= Requirement =
Across the entries below, how many lines contain the string "orange"? Give only the count.

*** Records supplied Section Begins ***

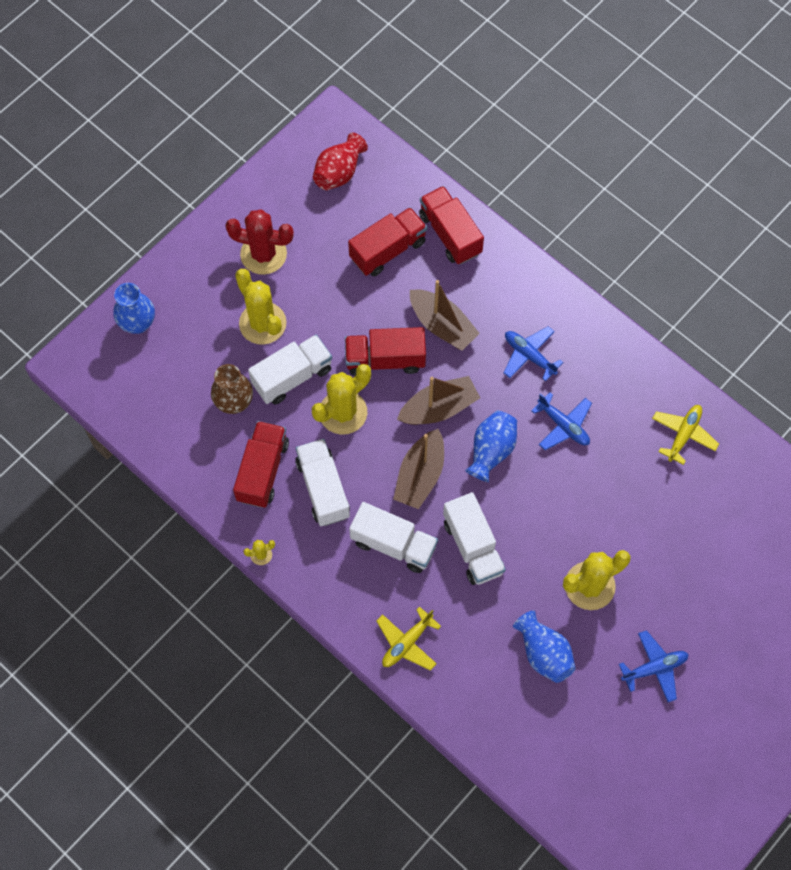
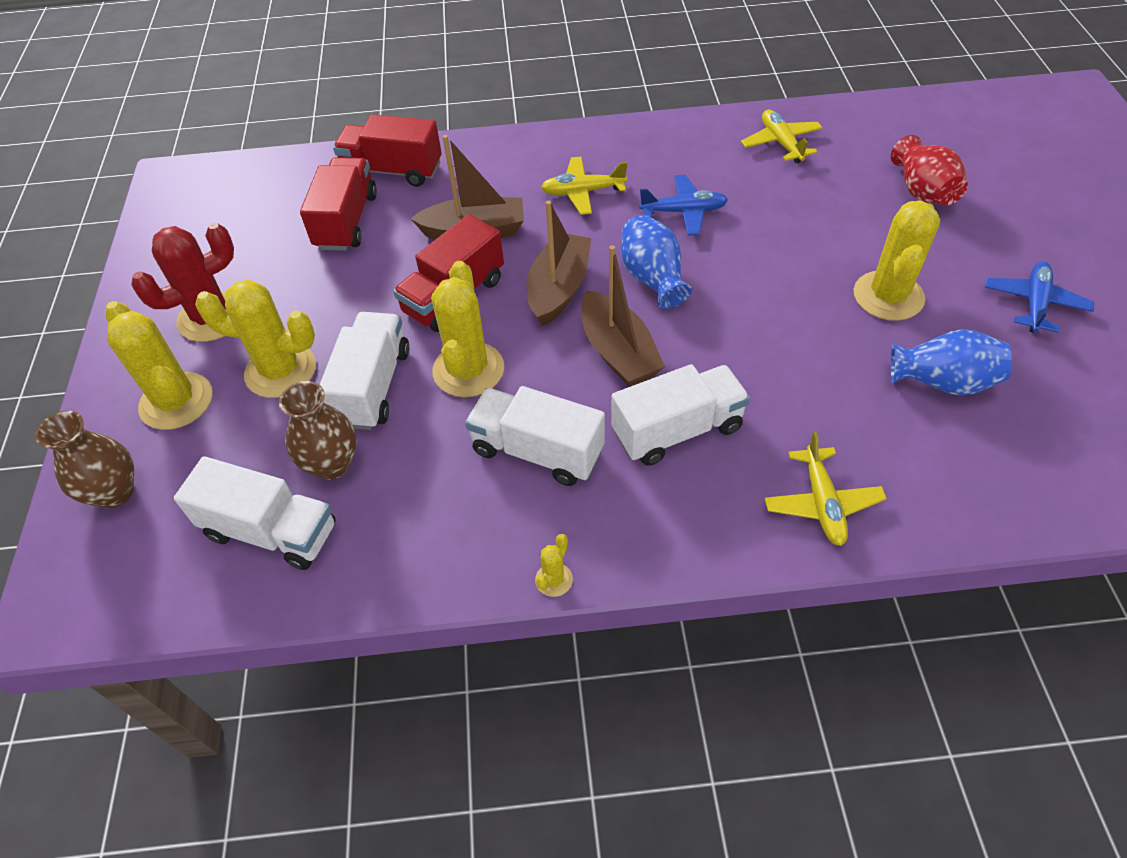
camera: 45 degrees left, 15 degrees down
blue vase [113,283,155,334] -> brown vase [35,411,134,508]
red truck [233,421,289,508] -> none
red vase [313,133,368,190] -> red vase moved to [891,135,968,205]
white truck [443,492,506,585] -> white truck moved to [174,456,335,570]
blue plane [504,326,564,381] -> yellow plane [541,157,627,215]
none -> yellow cactus [105,301,212,430]

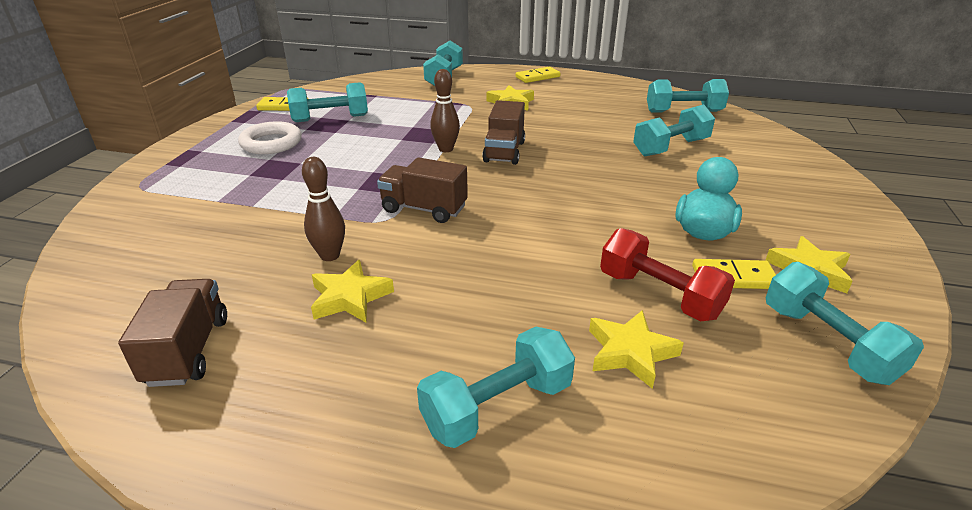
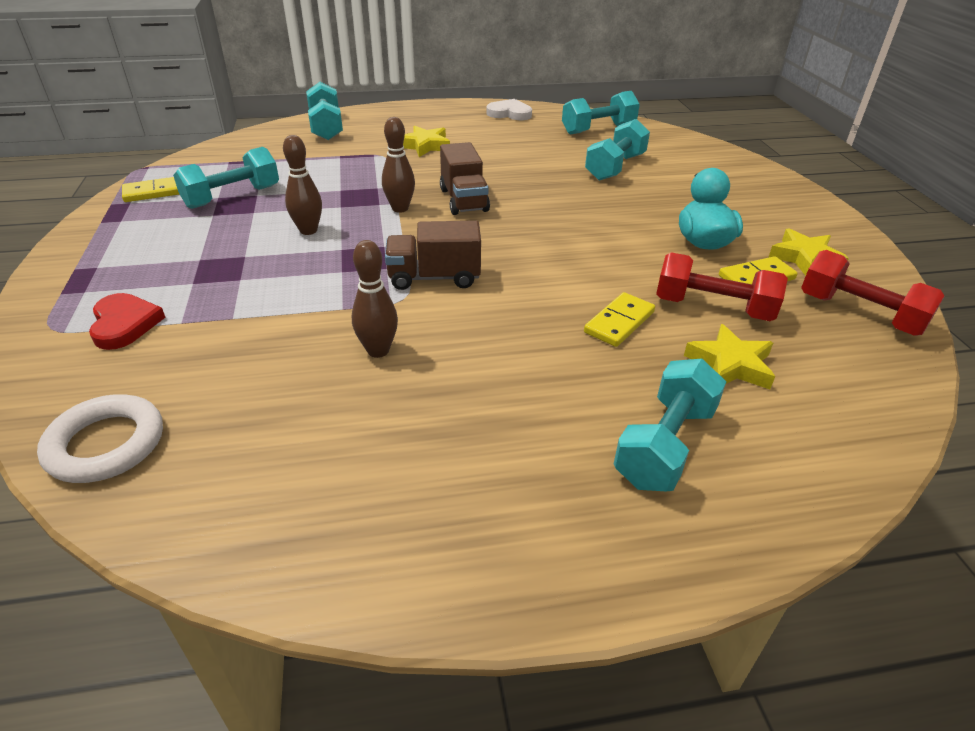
camera: 25 degrees left, 5 degrees up
brown truck [118,279,227,387] -> none
white ring [238,121,302,154] -> white ring moved to [37,394,163,483]
yellow star [311,260,394,322] -> none
yellow domino [515,67,561,83] -> yellow domino moved to [584,292,655,347]
turquoise dumbbell [766,262,924,385] -> red dumbbell [801,250,945,336]
none -> red heart [89,293,166,350]
none -> brown bowling pin [283,135,322,235]
none -> white heart [486,99,532,120]

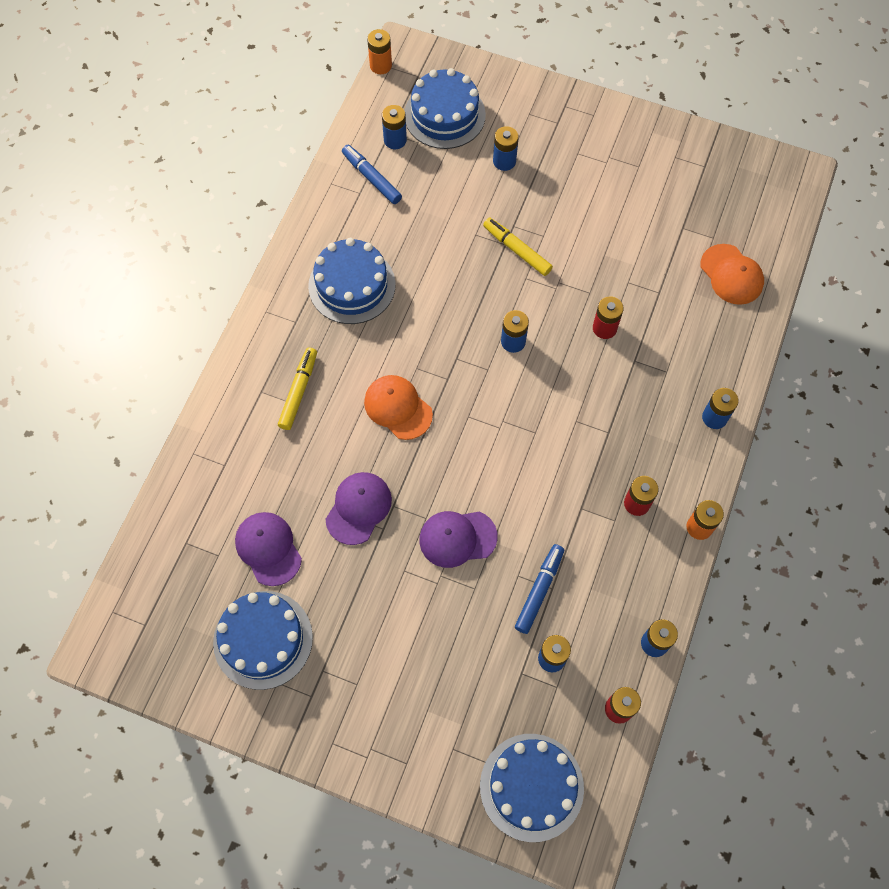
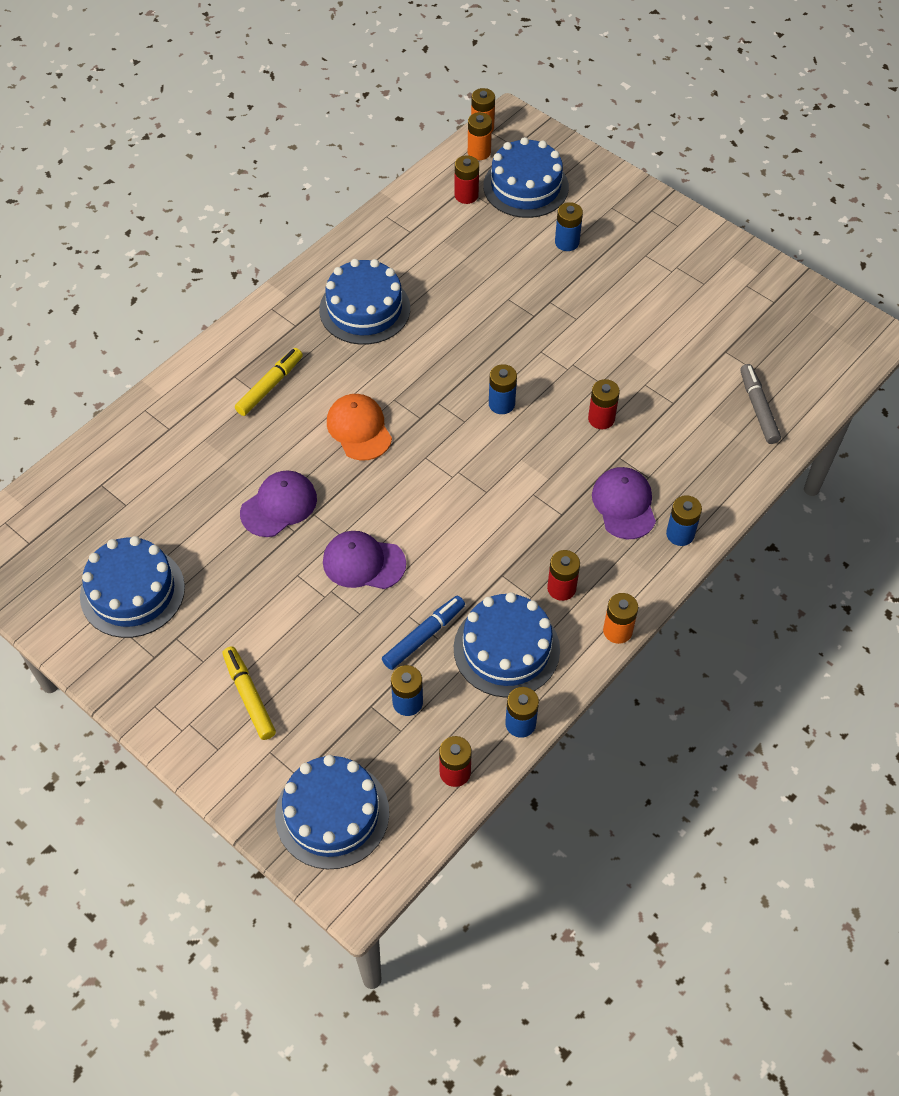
camera: 20 degrees right, 10 degrees down
purple cap [235,512,302,586] -> purple cap moved to [592,467,656,539]
blue marker [342,145,402,204] -> none
blue battery [382,105,407,149] -> red battery [455,155,479,204]
yellow marker [483,217,553,276] -> yellow marker moved to [222,646,276,740]
orange cap [700,244,764,305] -> grey marker [740,364,781,444]
none -> blue cake [454,592,560,697]
none -> orange battery [468,112,492,160]

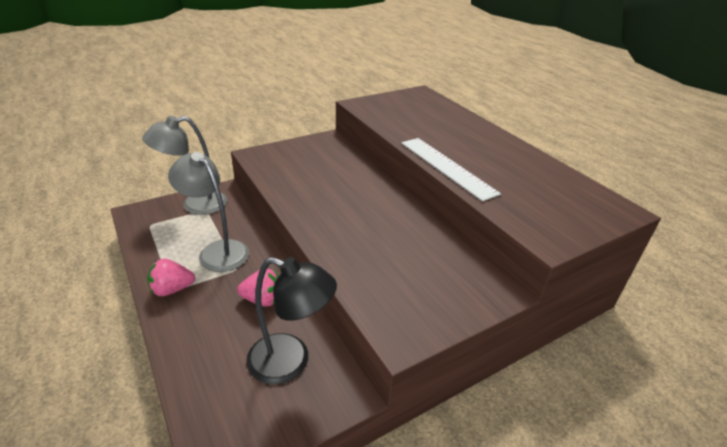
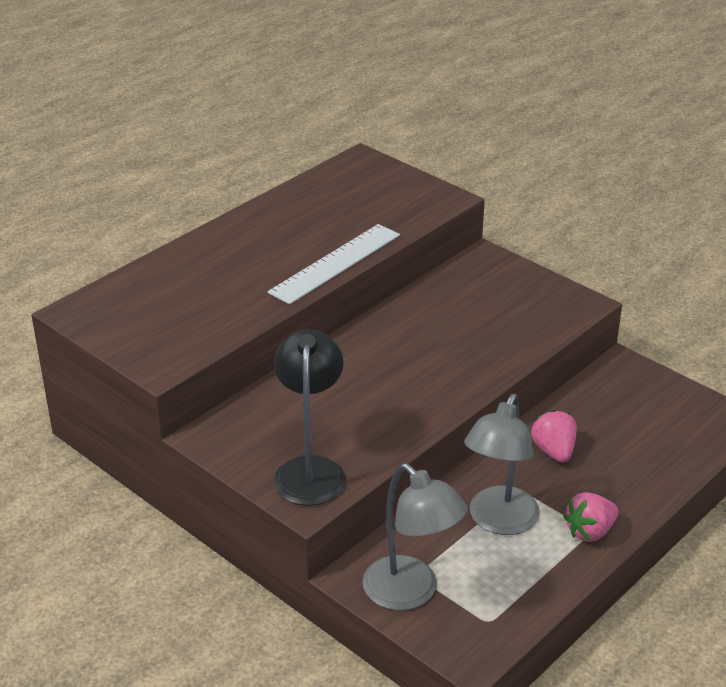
camera: 105 degrees left, 0 degrees up
pink strawberry [147,259,195,296] -> pink strawberry turned 90 degrees clockwise [563,492,619,542]
black lamp [246,257,337,385] -> black lamp moved to [274,329,346,506]

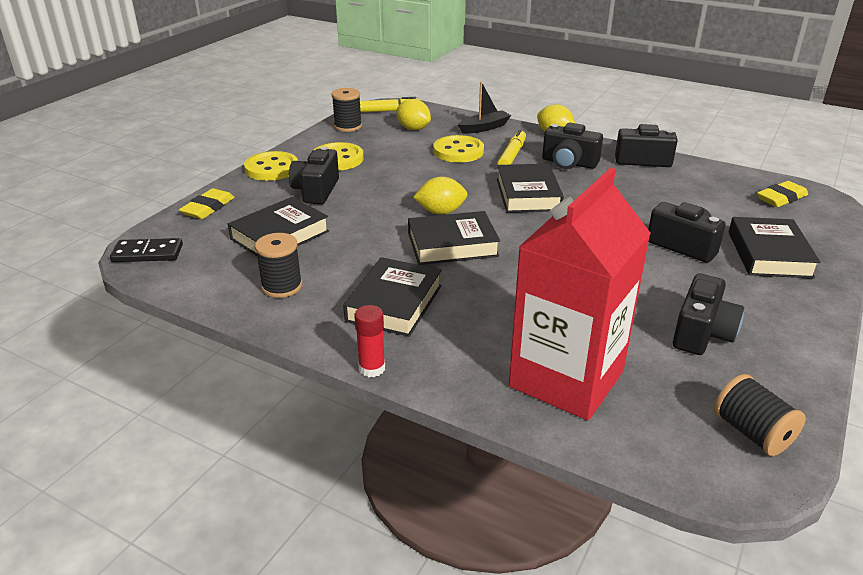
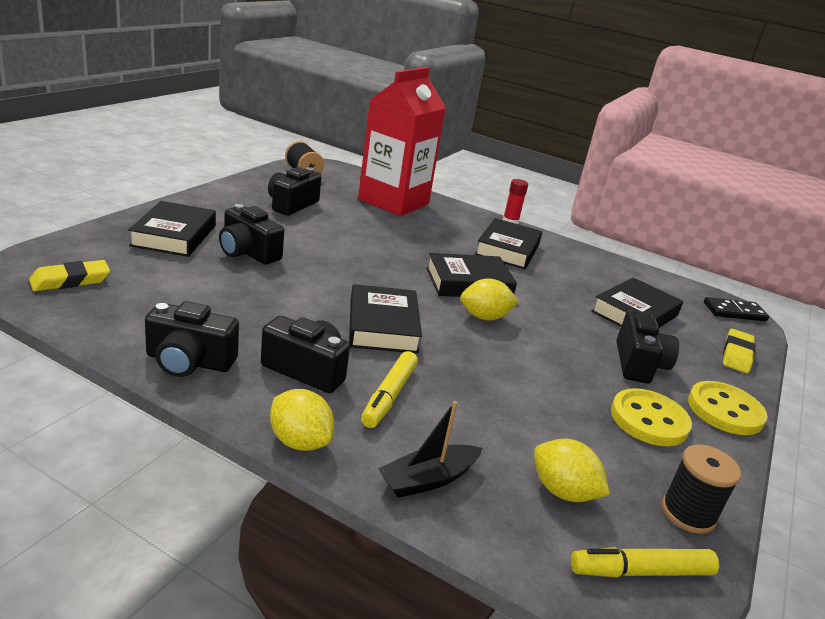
camera: 175 degrees right, 5 degrees down
black spool [255,233,302,298] -> none
yellow button [433,135,484,163] -> none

*** Records supplied Section Ends ***

= Problem solution =
2